Work required -> Your answer should be the lines below from the one with "Someone carried the Knopf" to the one with "Someone put down the Knopf", both included, given again exactly and with nothing added.

*** Data listing ***

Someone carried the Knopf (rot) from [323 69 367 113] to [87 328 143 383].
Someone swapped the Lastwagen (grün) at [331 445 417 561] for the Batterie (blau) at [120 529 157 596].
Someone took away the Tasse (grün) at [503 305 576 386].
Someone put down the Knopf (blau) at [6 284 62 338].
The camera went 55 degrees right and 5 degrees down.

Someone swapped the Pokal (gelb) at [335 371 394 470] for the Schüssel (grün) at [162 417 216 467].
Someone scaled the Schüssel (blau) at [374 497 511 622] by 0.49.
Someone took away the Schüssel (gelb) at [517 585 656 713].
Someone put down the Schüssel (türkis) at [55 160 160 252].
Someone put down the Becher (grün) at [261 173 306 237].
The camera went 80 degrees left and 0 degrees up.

*** End of Data listing ***
*** Data listing ***

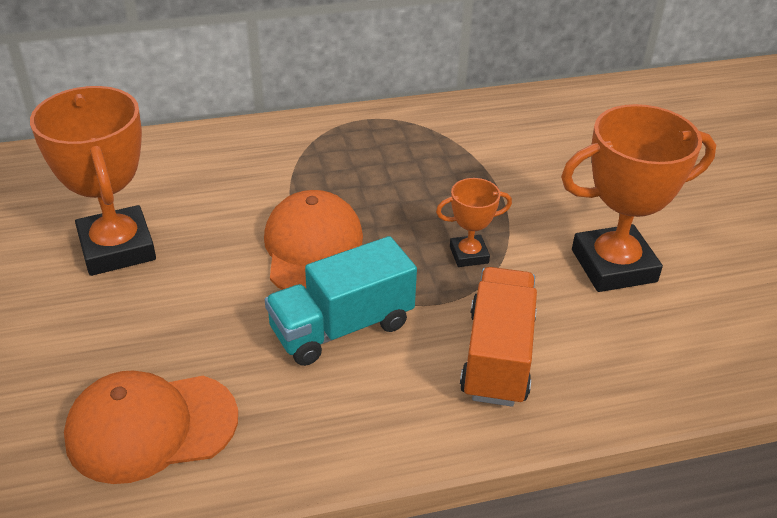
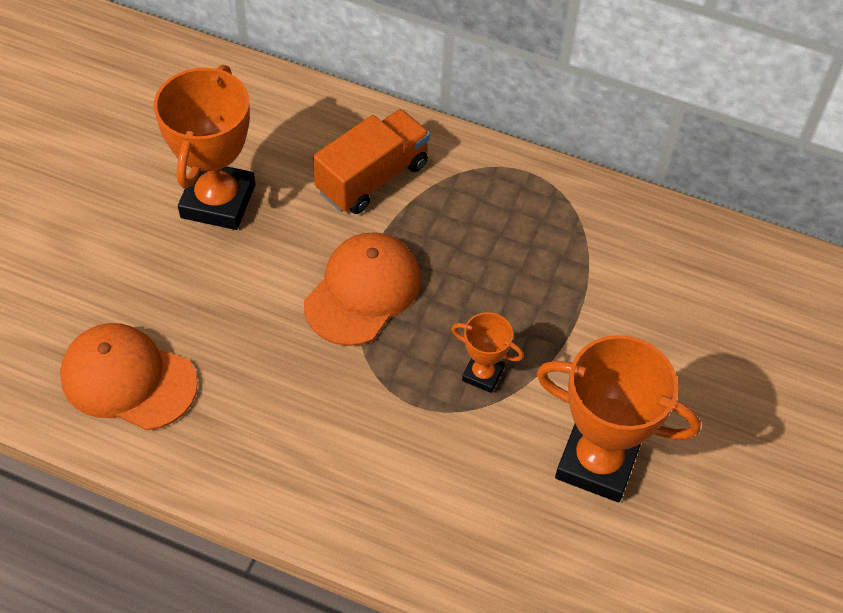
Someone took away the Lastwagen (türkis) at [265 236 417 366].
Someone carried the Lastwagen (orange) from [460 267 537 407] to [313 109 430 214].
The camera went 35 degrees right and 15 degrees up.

*** End of Data listing ***

Answer to this task ->
Someone carried the Knopf (rot) from [323 69 367 113] to [87 328 143 383].
Someone swapped the Lastwagen (grün) at [331 445 417 561] for the Batterie (blau) at [120 529 157 596].
Someone took away the Tasse (grün) at [503 305 576 386].
Someone put down the Knopf (blau) at [6 284 62 338].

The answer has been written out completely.